- _What to do_:
Please repeat the data shown below, word for word.

Data entries
···
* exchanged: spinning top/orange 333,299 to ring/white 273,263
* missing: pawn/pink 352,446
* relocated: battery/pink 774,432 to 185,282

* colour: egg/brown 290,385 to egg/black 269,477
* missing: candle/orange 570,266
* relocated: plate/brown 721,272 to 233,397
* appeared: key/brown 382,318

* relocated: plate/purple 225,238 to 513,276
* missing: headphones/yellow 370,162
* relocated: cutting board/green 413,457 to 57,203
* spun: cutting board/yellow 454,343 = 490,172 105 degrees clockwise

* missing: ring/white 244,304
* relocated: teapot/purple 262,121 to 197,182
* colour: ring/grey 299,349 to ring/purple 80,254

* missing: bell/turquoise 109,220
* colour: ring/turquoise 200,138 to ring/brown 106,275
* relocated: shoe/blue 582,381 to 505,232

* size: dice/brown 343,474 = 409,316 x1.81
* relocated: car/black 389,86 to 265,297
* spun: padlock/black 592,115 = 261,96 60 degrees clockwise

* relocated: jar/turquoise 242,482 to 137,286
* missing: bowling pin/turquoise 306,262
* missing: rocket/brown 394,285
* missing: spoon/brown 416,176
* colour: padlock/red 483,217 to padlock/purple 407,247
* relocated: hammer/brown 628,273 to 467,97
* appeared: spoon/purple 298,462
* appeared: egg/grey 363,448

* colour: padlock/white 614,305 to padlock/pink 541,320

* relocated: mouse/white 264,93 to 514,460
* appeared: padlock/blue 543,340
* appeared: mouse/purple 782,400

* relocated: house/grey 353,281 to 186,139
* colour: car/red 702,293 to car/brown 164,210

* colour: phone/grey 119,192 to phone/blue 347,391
···
- _Solution for this exercise_:
* exchanged: spinning top/orange 333,299 to ring/white 273,263
* missing: pawn/pink 352,446
* relocated: battery/pink 774,432 to 185,282

* colour: egg/brown 290,385 to egg/black 269,477
* missing: candle/orange 570,266
* relocated: plate/brown 721,272 to 233,397
* appeared: key/brown 382,318

* relocated: plate/purple 225,238 to 513,276
* missing: headphones/yellow 370,162
* relocated: cutting board/green 413,457 to 57,203
* spun: cutting board/yellow 454,343 = 490,172 105 degrees clockwise

* missing: ring/white 244,304
* relocated: teapot/purple 262,121 to 197,182
* colour: ring/grey 299,349 to ring/purple 80,254

* missing: bell/turquoise 109,220
* colour: ring/turquoise 200,138 to ring/brown 106,275
* relocated: shoe/blue 582,381 to 505,232

* size: dice/brown 343,474 = 409,316 x1.81
* relocated: car/black 389,86 to 265,297
* spun: padlock/black 592,115 = 261,96 60 degrees clockwise

* relocated: jar/turquoise 242,482 to 137,286
* missing: bowling pin/turquoise 306,262
* missing: rocket/brown 394,285
* missing: spoon/brown 416,176
* colour: padlock/red 483,217 to padlock/purple 407,247
* relocated: hammer/brown 628,273 to 467,97
* appeared: spoon/purple 298,462
* appeared: egg/grey 363,448

* colour: padlock/white 614,305 to padlock/pink 541,320

* relocated: mouse/white 264,93 to 514,460
* appeared: padlock/blue 543,340
* appeared: mouse/purple 782,400

* relocated: house/grey 353,281 to 186,139
* colour: car/red 702,293 to car/brown 164,210

* colour: phone/grey 119,192 to phone/blue 347,391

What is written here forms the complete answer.